◆ **Version comparison data**
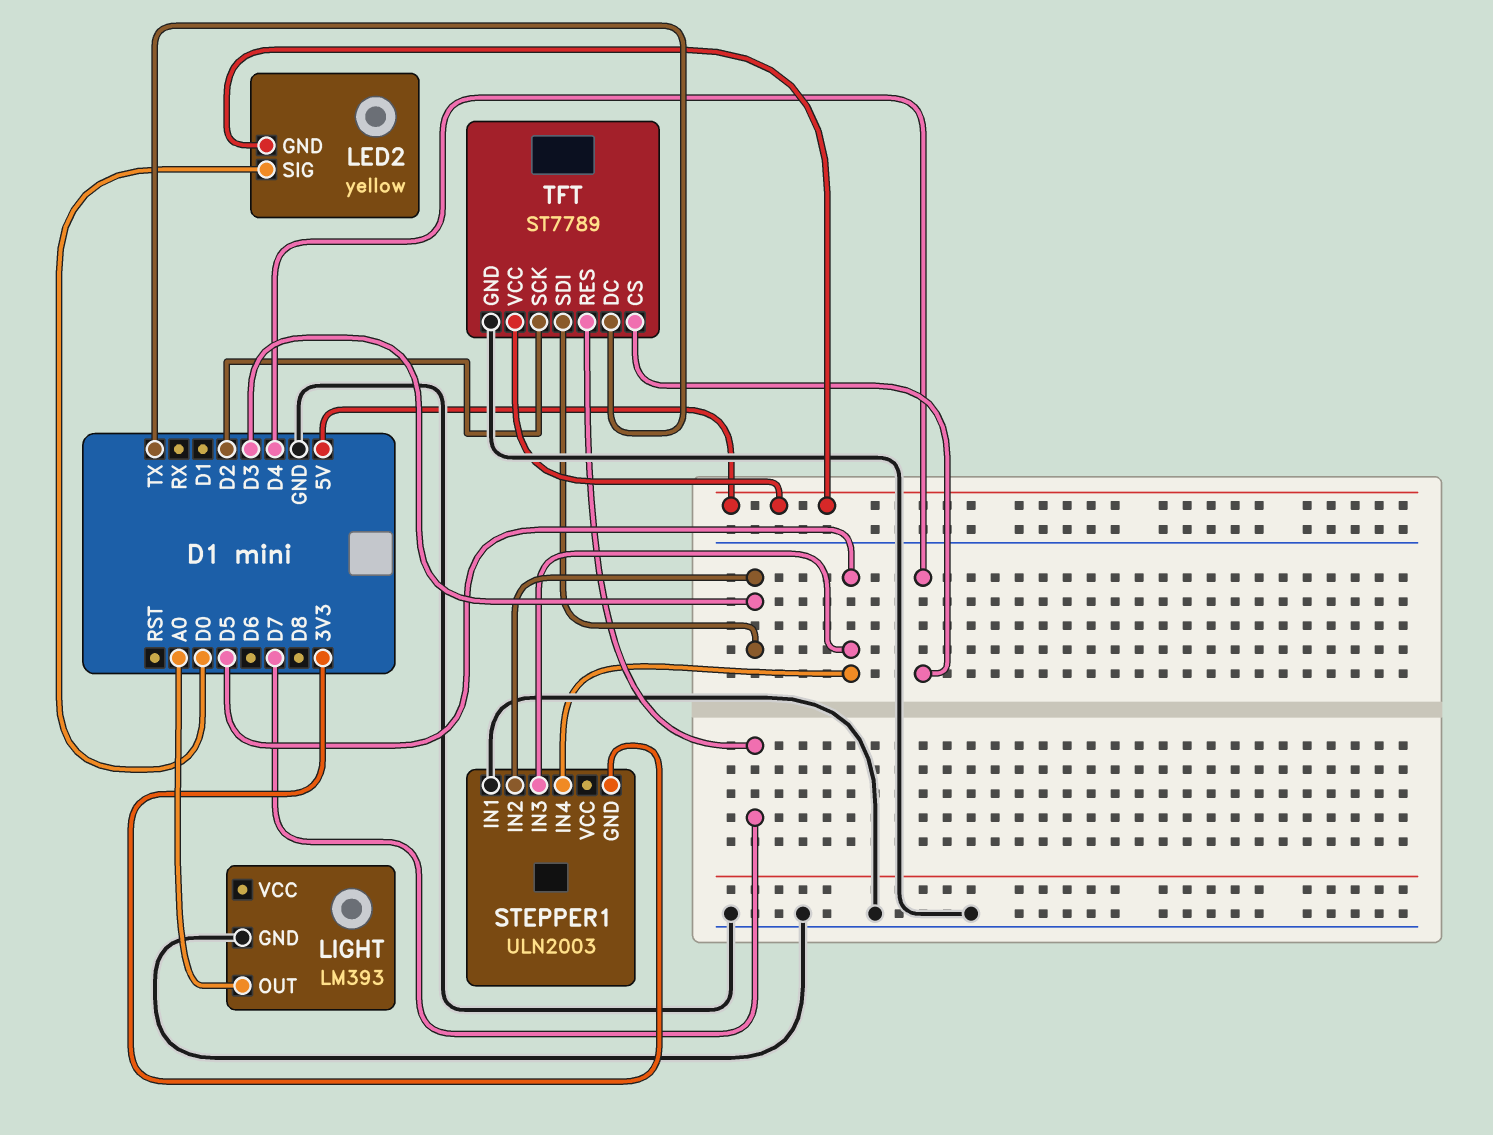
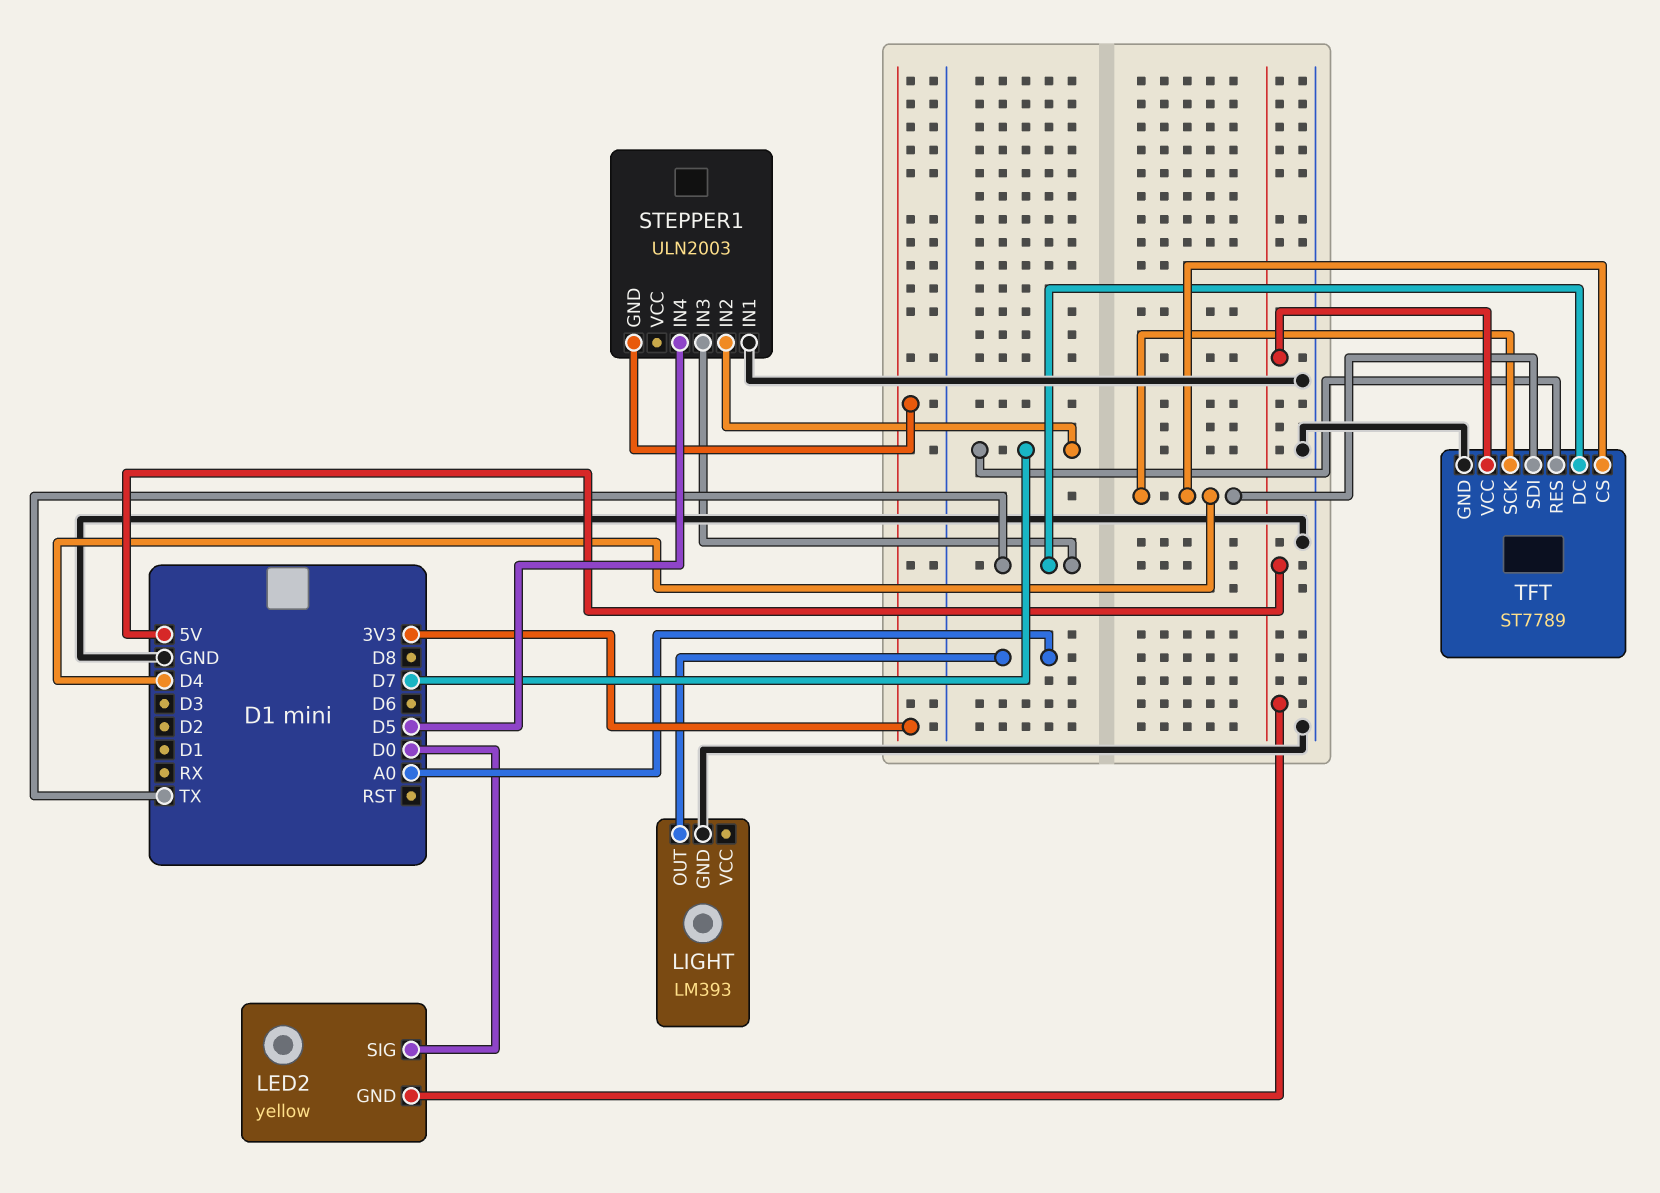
STEPPER1 pin IN2: D3 -> D7
STEPPER1 pin IN3: D5 -> TX
TFT pin SCK: D2 -> D4
TFT pin SDI: D3 -> D4

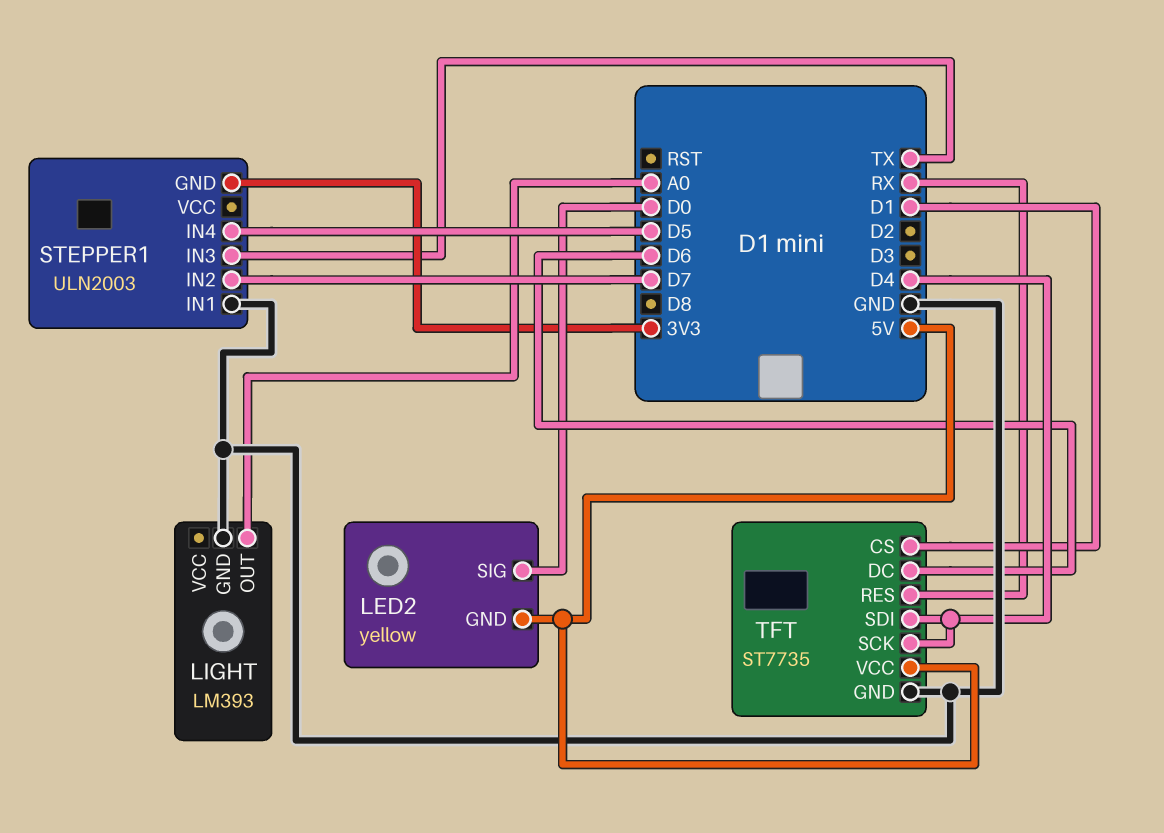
TFT: ST7789 -> ST7735
TFT pin CS: D4 -> D1
TFT pin DC: TX -> D6
TFT pin RES: D7 -> RX

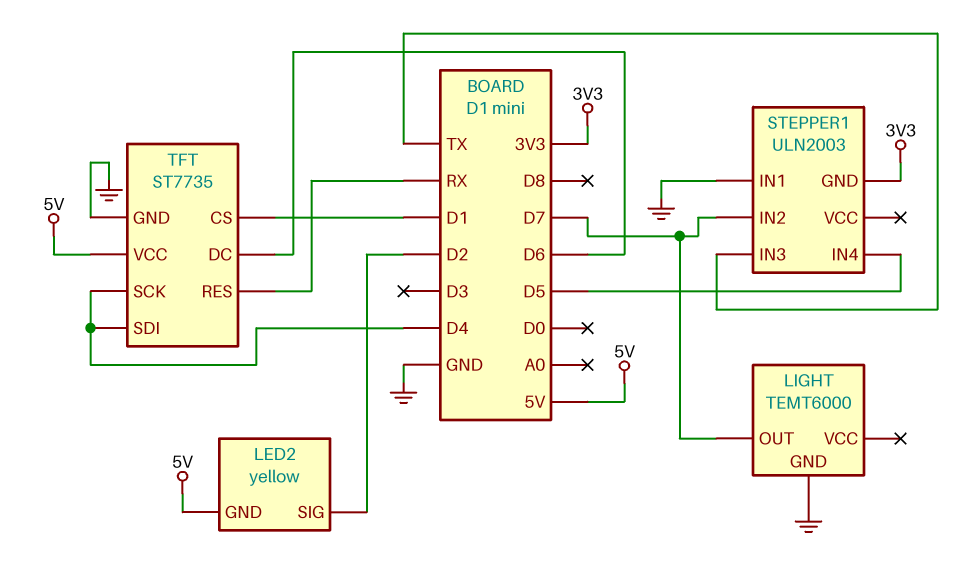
LED2 pin SIG: D0 -> D2
LIGHT: LM393 -> TEMT6000
LIGHT pin OUT: A0 -> D7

◆ **Your instructions**
When you find the line that contains "TFT pin DC: TX -> D6", retype it and every line after it through the end of the data above, exactly, with no pictures.

◆ **Output for this exercise**
TFT pin DC: TX -> D6
TFT pin RES: D7 -> RX

LED2 pin SIG: D0 -> D2
LIGHT: LM393 -> TEMT6000
LIGHT pin OUT: A0 -> D7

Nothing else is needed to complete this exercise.